What is expected ▸ Copy out word for word the line with "scaled: BLUE CAR" and the lines that follow it in the listing below, up to the final one.

Task input ▸
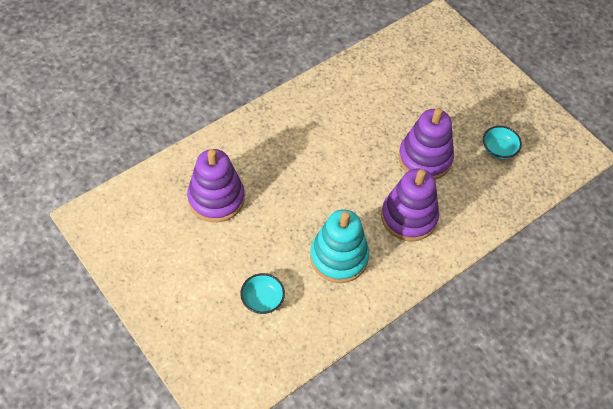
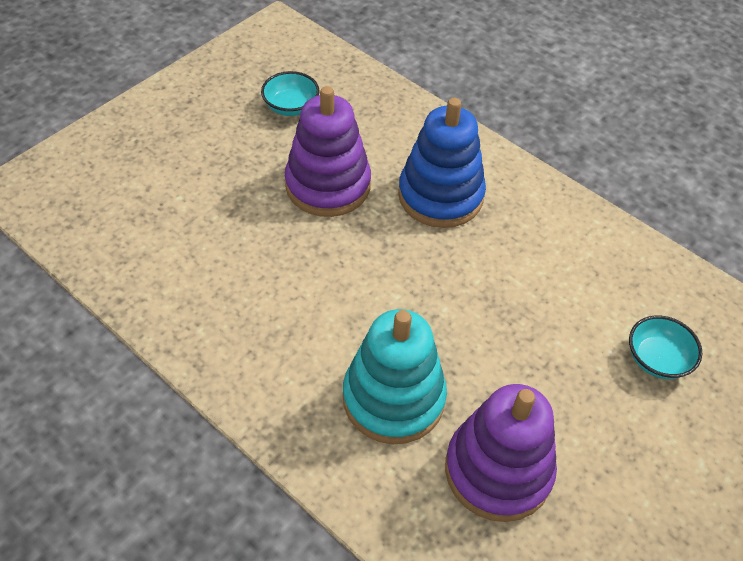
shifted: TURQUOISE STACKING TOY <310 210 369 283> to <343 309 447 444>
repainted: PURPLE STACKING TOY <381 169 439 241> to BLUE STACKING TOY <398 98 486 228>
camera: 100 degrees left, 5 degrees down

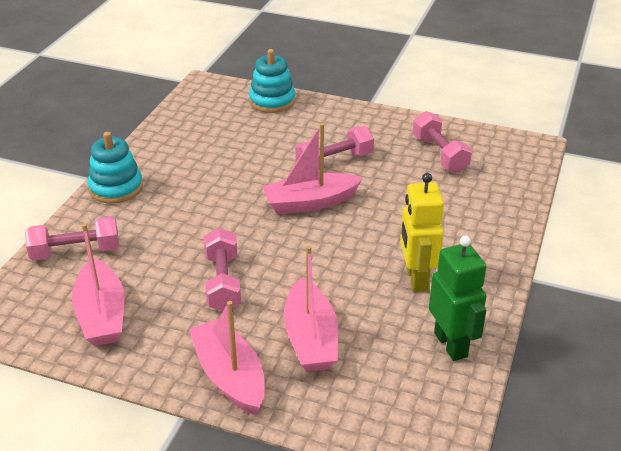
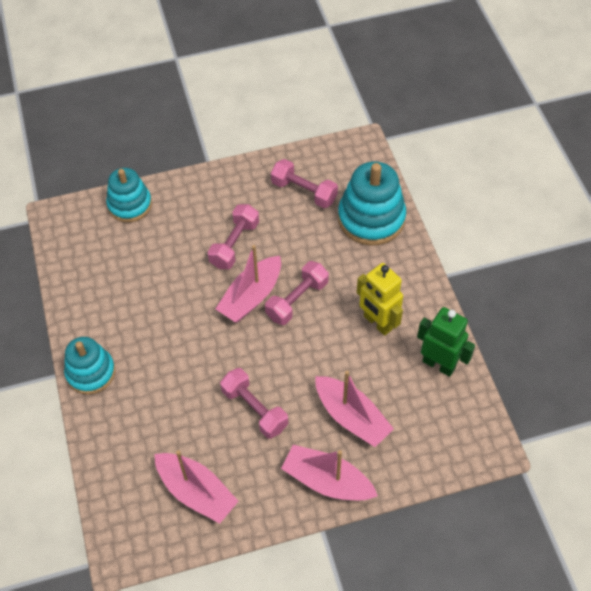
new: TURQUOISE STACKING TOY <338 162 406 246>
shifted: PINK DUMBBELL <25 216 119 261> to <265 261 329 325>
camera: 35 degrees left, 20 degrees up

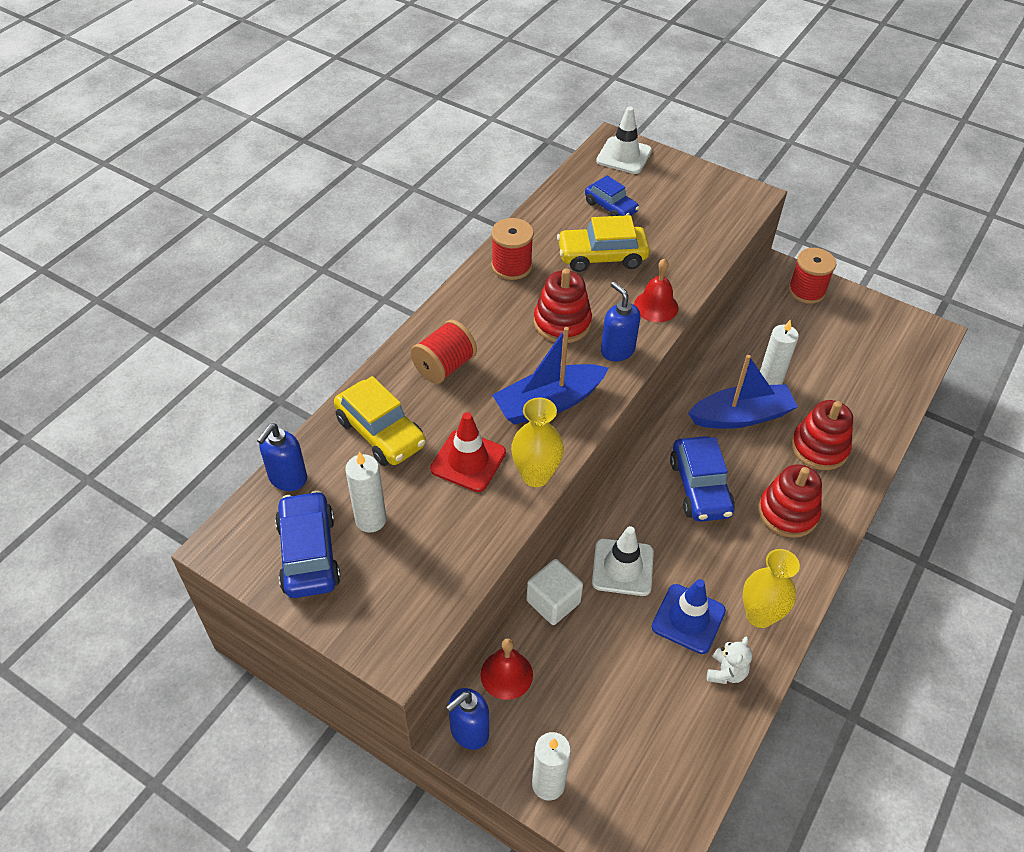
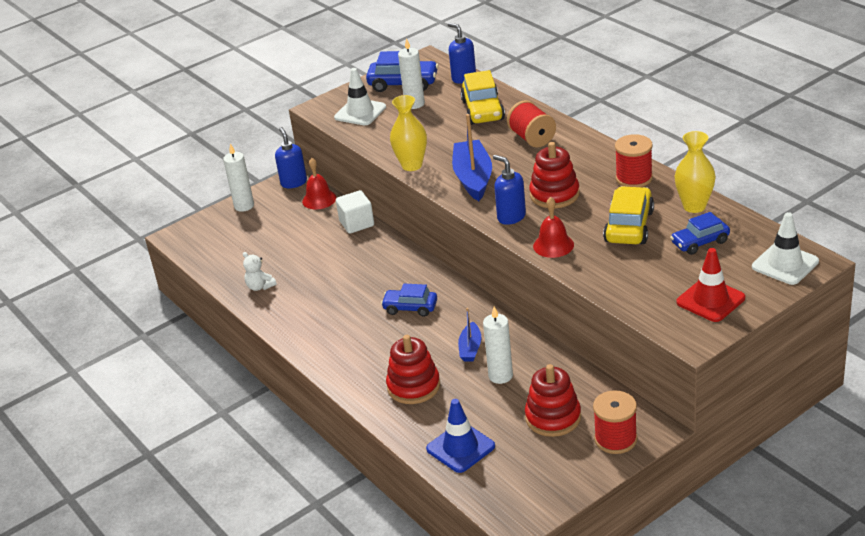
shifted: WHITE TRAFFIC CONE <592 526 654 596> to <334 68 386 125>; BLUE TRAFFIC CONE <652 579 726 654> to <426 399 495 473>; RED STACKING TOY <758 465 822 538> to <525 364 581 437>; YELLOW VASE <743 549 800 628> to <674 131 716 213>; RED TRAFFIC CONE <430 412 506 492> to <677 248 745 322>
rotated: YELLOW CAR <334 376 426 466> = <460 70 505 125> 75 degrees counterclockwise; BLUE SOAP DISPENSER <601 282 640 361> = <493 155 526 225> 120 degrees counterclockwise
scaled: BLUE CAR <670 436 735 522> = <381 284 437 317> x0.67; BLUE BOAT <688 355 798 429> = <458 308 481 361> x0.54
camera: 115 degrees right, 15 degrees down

Result of this task ▸
scaled: BLUE CAR <670 436 735 522> = <381 284 437 317> x0.67; BLUE BOAT <688 355 798 429> = <458 308 481 361> x0.54
camera: 115 degrees right, 15 degrees down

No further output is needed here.